**REQUIREMENT:** Beneath this task are records; print exactly the stretch of them from the line with "R5: none -> 220k (+15V, LINE)" through the line with "C211: 68nF (DAC, GND) -> 6.8nF (DAC, GND)", both ends included.

--- SOURCE MATERIAL ---

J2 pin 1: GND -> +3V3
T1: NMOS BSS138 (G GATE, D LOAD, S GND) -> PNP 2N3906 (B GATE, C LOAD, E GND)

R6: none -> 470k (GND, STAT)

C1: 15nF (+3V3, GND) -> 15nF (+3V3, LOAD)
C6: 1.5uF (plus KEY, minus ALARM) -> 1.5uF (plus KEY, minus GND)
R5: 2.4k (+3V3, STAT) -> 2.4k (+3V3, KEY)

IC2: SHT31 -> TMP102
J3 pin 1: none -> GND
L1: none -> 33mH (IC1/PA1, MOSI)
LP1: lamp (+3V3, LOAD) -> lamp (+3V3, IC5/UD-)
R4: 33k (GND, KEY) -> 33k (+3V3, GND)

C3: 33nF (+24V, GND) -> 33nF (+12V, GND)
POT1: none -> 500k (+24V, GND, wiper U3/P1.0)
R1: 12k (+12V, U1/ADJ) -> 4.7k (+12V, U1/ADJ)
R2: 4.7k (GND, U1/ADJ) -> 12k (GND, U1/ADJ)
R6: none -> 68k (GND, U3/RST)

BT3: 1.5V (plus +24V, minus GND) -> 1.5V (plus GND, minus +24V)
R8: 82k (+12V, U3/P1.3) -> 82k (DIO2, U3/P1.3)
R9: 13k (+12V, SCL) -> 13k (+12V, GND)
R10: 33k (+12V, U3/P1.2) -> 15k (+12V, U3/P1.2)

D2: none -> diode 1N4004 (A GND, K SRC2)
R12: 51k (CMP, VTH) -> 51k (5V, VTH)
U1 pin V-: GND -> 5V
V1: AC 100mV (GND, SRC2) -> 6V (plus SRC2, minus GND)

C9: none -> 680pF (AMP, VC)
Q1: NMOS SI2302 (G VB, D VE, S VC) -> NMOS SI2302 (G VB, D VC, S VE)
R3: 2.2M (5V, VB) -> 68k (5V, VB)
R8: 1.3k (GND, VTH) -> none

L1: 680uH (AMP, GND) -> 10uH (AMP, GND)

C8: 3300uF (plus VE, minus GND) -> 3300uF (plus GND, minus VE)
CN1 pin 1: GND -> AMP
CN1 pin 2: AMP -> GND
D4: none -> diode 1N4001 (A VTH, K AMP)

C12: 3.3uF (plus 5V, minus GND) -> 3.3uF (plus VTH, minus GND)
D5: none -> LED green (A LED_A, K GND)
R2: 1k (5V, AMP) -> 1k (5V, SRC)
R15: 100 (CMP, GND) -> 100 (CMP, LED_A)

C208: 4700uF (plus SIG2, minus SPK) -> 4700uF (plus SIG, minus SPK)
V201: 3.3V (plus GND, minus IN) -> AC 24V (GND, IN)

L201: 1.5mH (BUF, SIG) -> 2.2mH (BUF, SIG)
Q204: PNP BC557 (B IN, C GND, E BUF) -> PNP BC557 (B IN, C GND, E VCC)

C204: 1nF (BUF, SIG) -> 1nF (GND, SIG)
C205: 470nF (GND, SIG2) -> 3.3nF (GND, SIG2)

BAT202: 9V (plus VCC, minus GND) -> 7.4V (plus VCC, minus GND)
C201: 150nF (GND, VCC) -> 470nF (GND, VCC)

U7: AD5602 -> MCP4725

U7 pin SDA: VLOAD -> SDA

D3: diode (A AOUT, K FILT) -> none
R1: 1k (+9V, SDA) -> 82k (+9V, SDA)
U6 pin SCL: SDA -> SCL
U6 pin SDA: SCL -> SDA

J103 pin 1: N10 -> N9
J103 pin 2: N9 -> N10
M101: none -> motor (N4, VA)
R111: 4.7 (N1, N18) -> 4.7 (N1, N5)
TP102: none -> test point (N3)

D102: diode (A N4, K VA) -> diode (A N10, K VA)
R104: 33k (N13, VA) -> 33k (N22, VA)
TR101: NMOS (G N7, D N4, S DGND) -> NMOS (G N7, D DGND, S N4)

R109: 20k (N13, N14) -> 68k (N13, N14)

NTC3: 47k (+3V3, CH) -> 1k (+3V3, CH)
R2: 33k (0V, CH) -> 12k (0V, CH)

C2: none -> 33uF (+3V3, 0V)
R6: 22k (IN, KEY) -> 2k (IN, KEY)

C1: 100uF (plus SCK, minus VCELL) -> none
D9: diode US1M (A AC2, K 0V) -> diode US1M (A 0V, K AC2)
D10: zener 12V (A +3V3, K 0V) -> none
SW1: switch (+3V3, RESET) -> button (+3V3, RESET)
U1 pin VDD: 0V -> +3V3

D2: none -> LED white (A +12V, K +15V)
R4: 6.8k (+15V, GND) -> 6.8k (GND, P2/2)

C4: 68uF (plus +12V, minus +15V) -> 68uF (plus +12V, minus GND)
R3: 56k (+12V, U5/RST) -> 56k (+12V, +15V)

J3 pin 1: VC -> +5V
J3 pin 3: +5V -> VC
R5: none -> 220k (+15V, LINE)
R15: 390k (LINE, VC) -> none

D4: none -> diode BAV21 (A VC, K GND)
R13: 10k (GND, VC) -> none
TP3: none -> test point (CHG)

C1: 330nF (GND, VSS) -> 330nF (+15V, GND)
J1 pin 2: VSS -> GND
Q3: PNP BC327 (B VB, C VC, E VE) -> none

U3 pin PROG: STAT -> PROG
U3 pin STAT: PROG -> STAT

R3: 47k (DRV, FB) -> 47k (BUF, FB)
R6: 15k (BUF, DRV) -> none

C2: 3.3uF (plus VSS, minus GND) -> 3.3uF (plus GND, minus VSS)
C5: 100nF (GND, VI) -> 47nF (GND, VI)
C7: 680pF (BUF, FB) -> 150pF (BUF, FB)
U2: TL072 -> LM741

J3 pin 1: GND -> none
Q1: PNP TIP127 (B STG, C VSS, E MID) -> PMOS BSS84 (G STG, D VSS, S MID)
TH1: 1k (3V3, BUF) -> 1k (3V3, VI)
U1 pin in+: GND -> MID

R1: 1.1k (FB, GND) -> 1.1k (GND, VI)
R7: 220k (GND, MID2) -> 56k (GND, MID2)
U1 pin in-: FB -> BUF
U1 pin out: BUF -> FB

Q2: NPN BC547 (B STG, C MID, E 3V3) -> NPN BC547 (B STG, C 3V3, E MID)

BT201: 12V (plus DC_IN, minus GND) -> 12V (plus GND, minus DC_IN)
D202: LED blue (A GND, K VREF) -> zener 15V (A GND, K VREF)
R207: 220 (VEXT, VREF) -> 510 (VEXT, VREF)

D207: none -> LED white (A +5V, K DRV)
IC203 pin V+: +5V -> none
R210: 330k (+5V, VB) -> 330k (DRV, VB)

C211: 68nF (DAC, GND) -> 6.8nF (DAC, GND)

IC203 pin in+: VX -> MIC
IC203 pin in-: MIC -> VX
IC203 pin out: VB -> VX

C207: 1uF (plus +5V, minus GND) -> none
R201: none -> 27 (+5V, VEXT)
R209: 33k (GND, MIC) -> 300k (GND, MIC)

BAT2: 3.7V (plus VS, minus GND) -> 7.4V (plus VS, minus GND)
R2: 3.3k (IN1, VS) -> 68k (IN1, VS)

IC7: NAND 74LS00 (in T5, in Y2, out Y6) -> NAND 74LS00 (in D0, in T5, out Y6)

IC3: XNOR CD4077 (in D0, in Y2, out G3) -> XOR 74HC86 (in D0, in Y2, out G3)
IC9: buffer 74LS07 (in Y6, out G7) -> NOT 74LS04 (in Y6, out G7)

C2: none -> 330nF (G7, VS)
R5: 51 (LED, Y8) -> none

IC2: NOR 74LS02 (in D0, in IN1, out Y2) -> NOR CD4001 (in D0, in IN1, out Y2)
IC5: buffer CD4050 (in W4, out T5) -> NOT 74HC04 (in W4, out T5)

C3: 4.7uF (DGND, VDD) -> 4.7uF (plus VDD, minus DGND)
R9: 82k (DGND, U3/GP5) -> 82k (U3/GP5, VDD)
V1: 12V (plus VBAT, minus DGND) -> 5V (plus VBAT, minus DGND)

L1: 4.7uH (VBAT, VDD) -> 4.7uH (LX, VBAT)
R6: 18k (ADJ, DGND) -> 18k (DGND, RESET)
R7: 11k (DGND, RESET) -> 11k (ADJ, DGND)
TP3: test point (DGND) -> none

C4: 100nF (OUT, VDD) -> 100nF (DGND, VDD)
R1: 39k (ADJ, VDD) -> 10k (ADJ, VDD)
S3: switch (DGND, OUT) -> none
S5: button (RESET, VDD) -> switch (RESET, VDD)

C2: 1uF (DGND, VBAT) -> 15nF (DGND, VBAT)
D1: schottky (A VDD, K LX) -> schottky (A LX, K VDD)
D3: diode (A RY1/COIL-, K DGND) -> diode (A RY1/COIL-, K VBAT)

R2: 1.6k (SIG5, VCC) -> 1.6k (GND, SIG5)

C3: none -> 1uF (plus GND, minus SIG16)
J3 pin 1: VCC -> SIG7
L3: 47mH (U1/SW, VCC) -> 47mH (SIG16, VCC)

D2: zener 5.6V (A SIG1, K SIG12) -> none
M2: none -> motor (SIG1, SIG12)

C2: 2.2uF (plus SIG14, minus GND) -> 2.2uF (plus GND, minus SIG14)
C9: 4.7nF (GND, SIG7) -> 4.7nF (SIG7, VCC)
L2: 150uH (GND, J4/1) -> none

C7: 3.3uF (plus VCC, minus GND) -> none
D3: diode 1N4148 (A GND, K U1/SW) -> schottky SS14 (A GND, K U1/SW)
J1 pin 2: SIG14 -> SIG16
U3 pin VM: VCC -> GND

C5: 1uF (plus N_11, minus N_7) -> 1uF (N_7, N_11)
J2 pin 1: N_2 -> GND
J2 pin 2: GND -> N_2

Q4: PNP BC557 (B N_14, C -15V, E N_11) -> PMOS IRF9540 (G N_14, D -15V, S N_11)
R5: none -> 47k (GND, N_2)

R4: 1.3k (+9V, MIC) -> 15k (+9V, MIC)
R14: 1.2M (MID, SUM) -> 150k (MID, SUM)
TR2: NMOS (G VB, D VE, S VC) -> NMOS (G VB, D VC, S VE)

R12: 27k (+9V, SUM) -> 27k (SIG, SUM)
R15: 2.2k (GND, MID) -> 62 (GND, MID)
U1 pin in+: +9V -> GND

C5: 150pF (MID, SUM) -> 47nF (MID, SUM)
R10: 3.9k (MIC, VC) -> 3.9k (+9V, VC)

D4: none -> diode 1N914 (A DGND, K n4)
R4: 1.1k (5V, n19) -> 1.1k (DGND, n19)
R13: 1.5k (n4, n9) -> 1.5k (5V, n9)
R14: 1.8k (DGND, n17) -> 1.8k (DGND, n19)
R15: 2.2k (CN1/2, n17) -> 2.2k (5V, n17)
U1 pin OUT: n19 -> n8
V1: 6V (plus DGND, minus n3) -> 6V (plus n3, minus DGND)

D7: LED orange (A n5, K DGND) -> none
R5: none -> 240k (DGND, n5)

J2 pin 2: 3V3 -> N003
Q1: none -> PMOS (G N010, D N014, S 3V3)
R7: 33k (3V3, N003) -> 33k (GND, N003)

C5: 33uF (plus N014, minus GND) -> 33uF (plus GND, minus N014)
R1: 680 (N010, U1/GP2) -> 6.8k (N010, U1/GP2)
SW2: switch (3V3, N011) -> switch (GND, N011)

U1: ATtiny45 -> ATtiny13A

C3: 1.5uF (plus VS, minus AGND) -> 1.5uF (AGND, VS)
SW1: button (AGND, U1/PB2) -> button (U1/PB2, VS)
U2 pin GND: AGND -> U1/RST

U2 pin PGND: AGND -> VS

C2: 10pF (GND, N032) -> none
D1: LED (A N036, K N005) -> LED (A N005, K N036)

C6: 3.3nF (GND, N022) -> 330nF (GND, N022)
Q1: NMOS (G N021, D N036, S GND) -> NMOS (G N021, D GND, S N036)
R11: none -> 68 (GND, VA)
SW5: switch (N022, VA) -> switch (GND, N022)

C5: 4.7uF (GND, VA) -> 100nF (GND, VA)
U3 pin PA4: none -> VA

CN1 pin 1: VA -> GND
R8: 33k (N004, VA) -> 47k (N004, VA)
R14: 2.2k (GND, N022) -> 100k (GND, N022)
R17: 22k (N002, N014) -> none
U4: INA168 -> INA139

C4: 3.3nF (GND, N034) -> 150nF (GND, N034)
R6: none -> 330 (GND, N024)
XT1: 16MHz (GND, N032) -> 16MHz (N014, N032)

---

**EXERCISE ANSWER:**
R5: none -> 220k (+15V, LINE)
R15: 390k (LINE, VC) -> none

D4: none -> diode BAV21 (A VC, K GND)
R13: 10k (GND, VC) -> none
TP3: none -> test point (CHG)

C1: 330nF (GND, VSS) -> 330nF (+15V, GND)
J1 pin 2: VSS -> GND
Q3: PNP BC327 (B VB, C VC, E VE) -> none

U3 pin PROG: STAT -> PROG
U3 pin STAT: PROG -> STAT

R3: 47k (DRV, FB) -> 47k (BUF, FB)
R6: 15k (BUF, DRV) -> none

C2: 3.3uF (plus VSS, minus GND) -> 3.3uF (plus GND, minus VSS)
C5: 100nF (GND, VI) -> 47nF (GND, VI)
C7: 680pF (BUF, FB) -> 150pF (BUF, FB)
U2: TL072 -> LM741

J3 pin 1: GND -> none
Q1: PNP TIP127 (B STG, C VSS, E MID) -> PMOS BSS84 (G STG, D VSS, S MID)
TH1: 1k (3V3, BUF) -> 1k (3V3, VI)
U1 pin in+: GND -> MID

R1: 1.1k (FB, GND) -> 1.1k (GND, VI)
R7: 220k (GND, MID2) -> 56k (GND, MID2)
U1 pin in-: FB -> BUF
U1 pin out: BUF -> FB

Q2: NPN BC547 (B STG, C MID, E 3V3) -> NPN BC547 (B STG, C 3V3, E MID)

BT201: 12V (plus DC_IN, minus GND) -> 12V (plus GND, minus DC_IN)
D202: LED blue (A GND, K VREF) -> zener 15V (A GND, K VREF)
R207: 220 (VEXT, VREF) -> 510 (VEXT, VREF)

D207: none -> LED white (A +5V, K DRV)
IC203 pin V+: +5V -> none
R210: 330k (+5V, VB) -> 330k (DRV, VB)

C211: 68nF (DAC, GND) -> 6.8nF (DAC, GND)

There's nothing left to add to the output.